> _Problem requirements_
Once you find the line with "What was the muffinka", transcribe it and all the lines that follow to the end of the data, exactly as written; skip any pictures.

> _Stored data_
▽

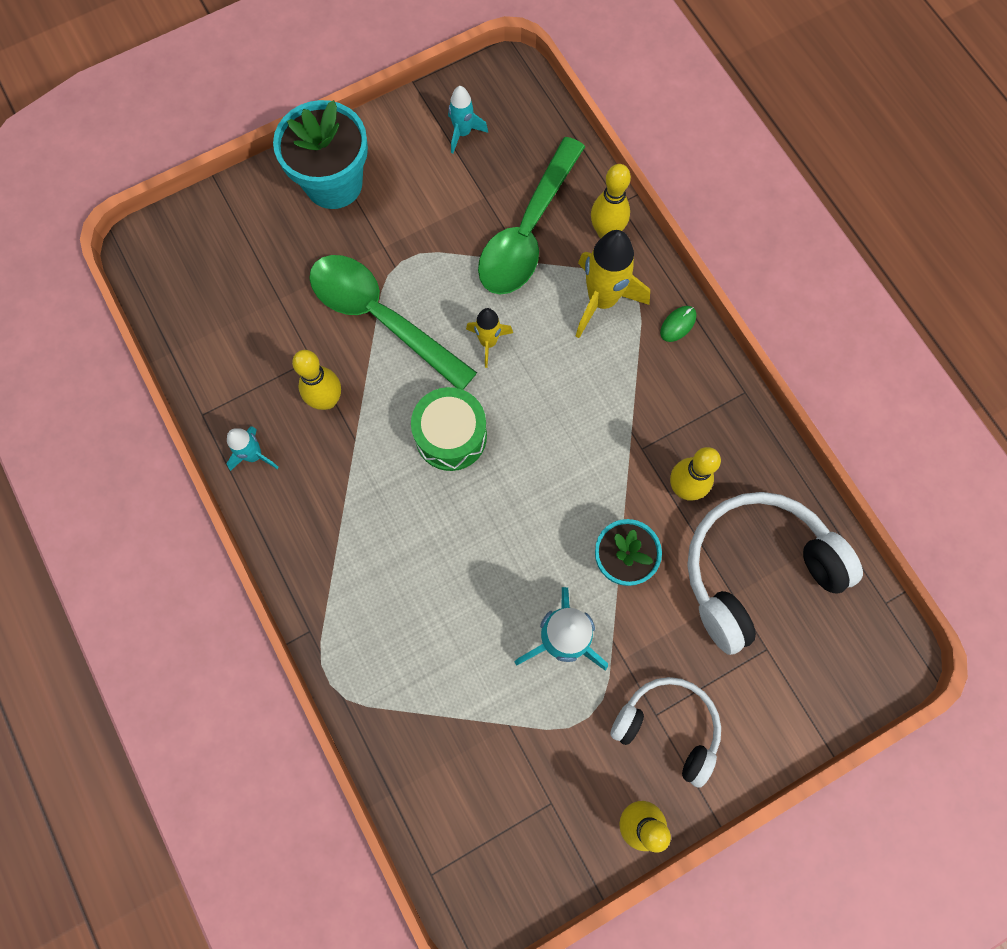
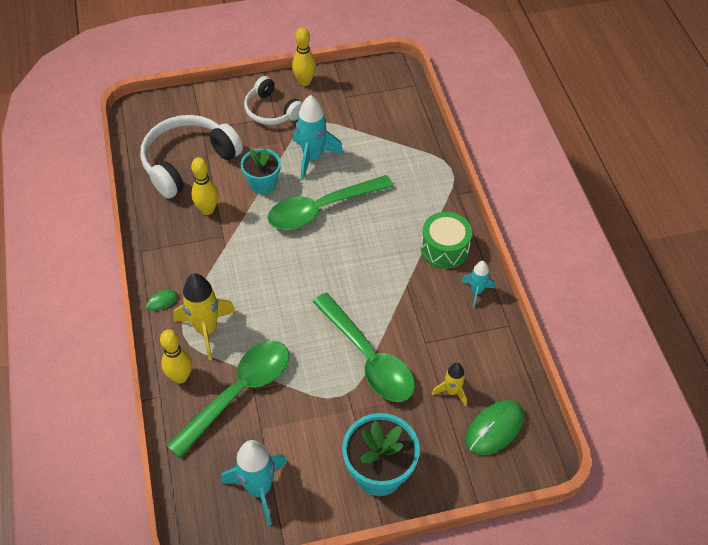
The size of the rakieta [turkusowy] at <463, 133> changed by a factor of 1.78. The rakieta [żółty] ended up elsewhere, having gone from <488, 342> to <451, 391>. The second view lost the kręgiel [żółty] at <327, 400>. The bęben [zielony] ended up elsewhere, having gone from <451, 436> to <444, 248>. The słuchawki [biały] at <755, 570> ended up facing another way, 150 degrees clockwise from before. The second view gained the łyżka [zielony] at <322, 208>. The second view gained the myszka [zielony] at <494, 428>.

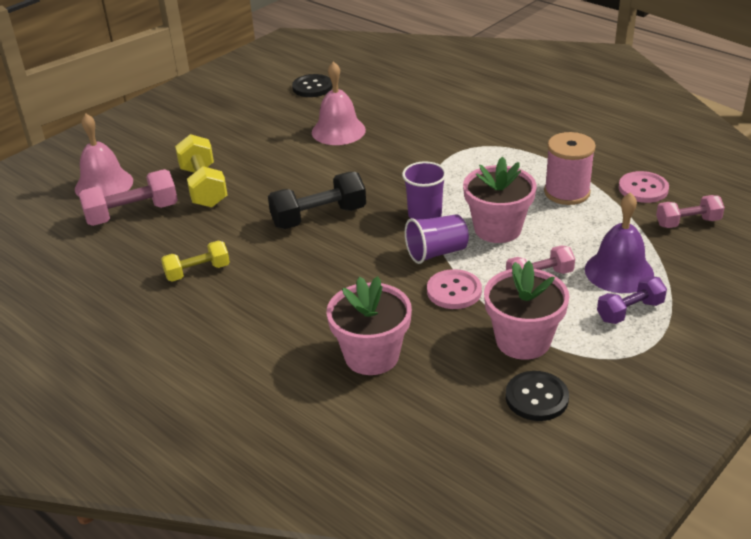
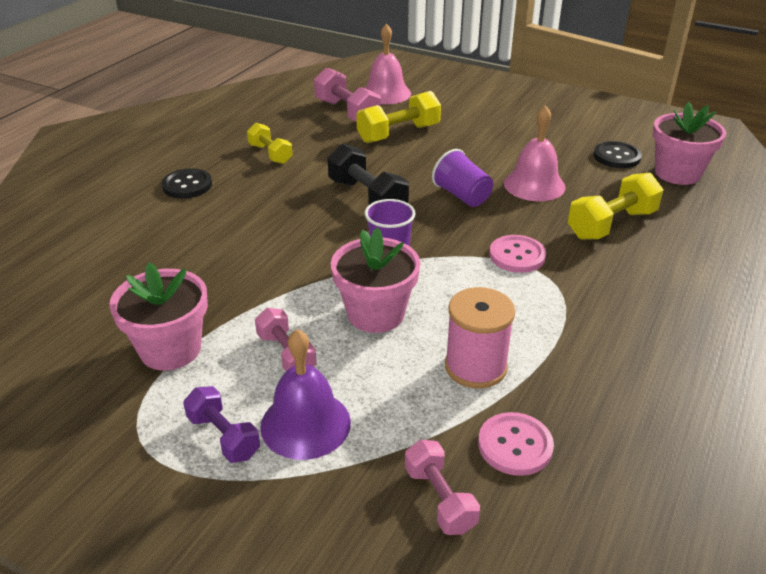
The szklanka [fioletowy] ended up elsewhere, having gone from <436, 252> to <462, 196>. The guzik [różowy] ended up elsewhere, having gone from <454, 291> to <517, 255>. The doniczka [różowy] ended up elsewhere, having gone from <371, 356> to <677, 173>. The guzik [czarny] ended up elsewhere, having gone from <536, 398> to <187, 185>. The second view gained the hantel [żółty] at <611, 224>.

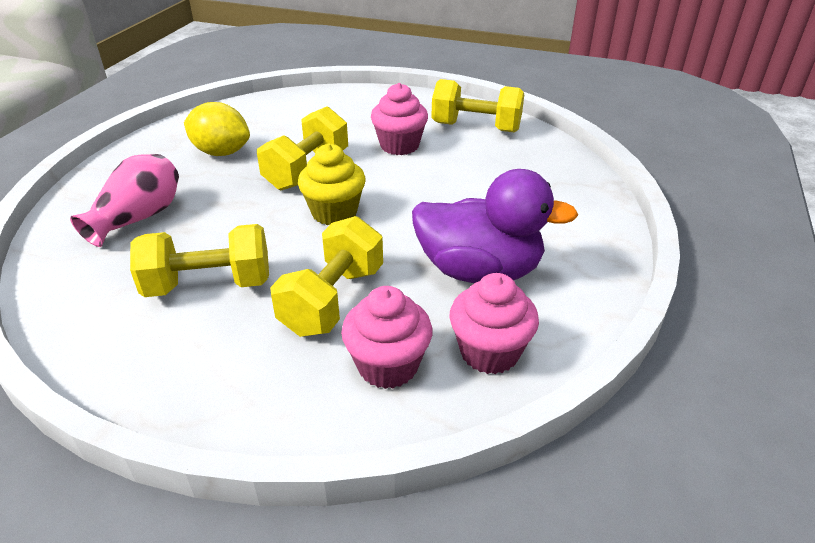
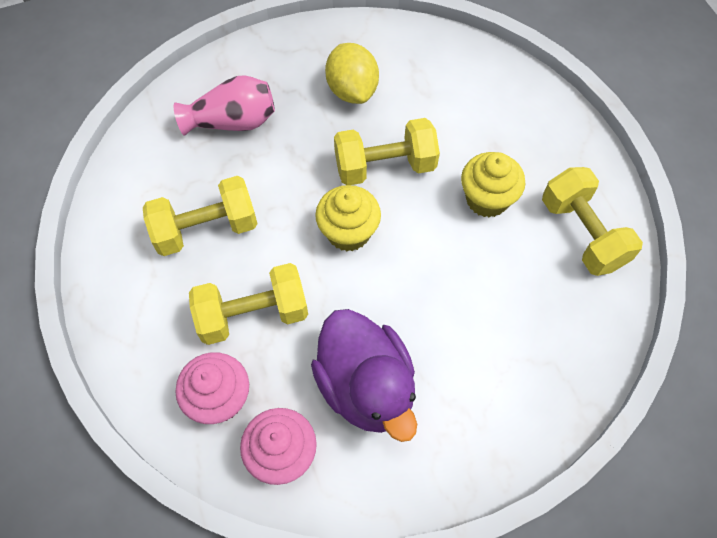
What was the muffinka [różowy] at <399, 146> turned into the muffinka [żółty] at <487, 199>. The hantel [żółty] at <209, 285> ended up facing another way, 60 degrees counterclockwise from before.

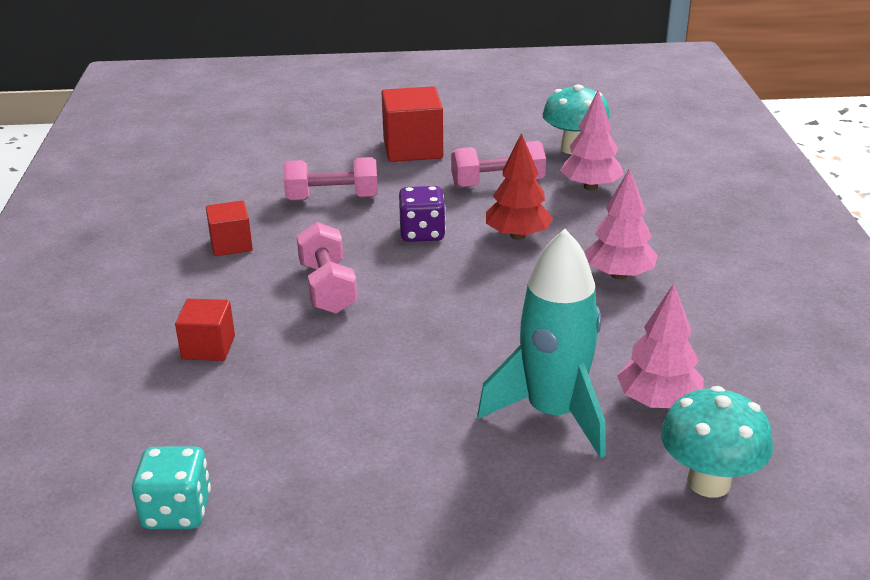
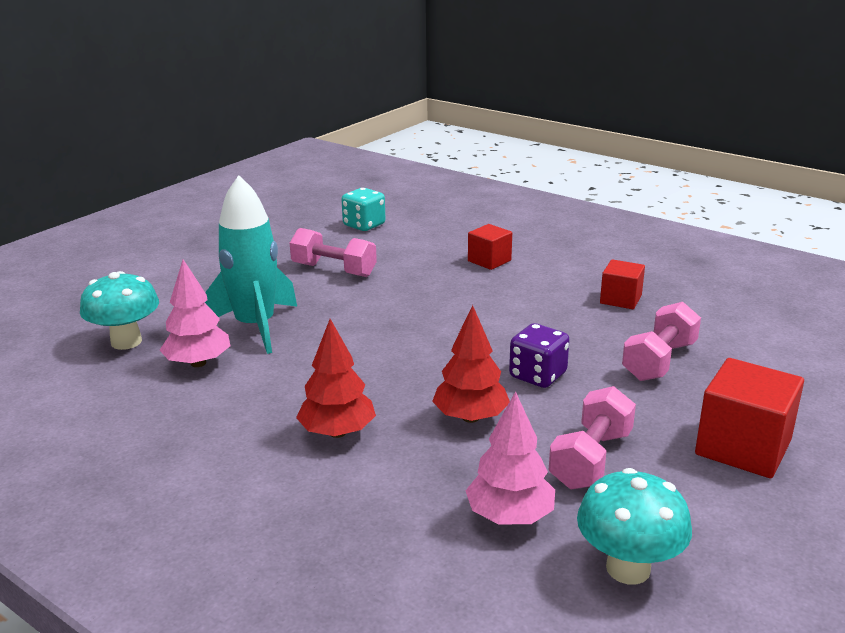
What was the drzewko [różowy] at <619, 275> turned into the drzewko [czerwony] at <337, 432>. The hantel [różowy] ended up elsewhere, having gone from <327, 288> to <334, 270>.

△

> _Solution for this task_
What was the muffinka [różowy] at <399, 146> turned into the muffinka [żółty] at <487, 199>. The hantel [żółty] at <209, 285> ended up facing another way, 60 degrees counterclockwise from before.

What was the drzewko [różowy] at <619, 275> turned into the drzewko [czerwony] at <337, 432>. The hantel [różowy] ended up elsewhere, having gone from <327, 288> to <334, 270>.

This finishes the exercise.